▶ _Problem_
Copy nothing but the lines below running from the line containing "(113, 425) = (384, 185): none" through the line containing "(274, 401) = (319, 299): black rocket -> none", both end lines included.
====== Listed records
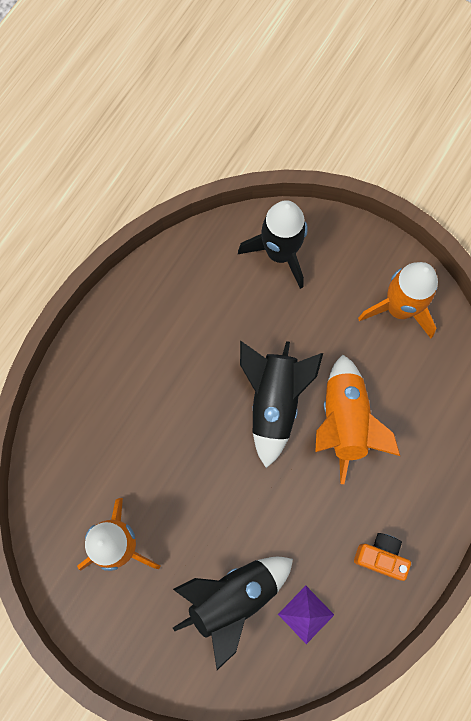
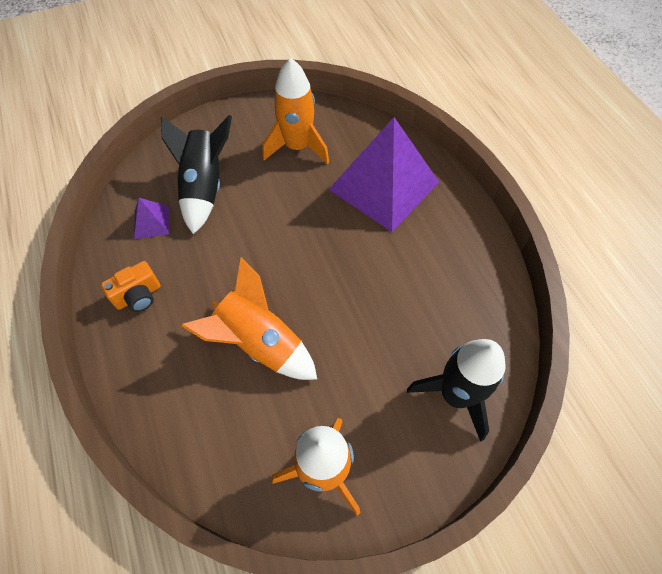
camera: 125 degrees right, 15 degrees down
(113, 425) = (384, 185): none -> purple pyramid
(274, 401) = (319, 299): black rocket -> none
============
====== Listed records
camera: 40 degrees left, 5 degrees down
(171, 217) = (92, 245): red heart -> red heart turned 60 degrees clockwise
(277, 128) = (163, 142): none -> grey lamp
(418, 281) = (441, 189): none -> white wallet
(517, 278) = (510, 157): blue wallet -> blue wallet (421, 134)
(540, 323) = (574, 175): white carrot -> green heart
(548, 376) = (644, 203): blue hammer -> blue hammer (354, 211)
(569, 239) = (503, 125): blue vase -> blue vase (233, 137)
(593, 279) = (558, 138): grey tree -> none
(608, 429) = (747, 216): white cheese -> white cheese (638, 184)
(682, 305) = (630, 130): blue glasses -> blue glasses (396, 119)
============
▶ _Exercise result_
(113, 425) = (384, 185): none -> purple pyramid
(274, 401) = (319, 299): black rocket -> none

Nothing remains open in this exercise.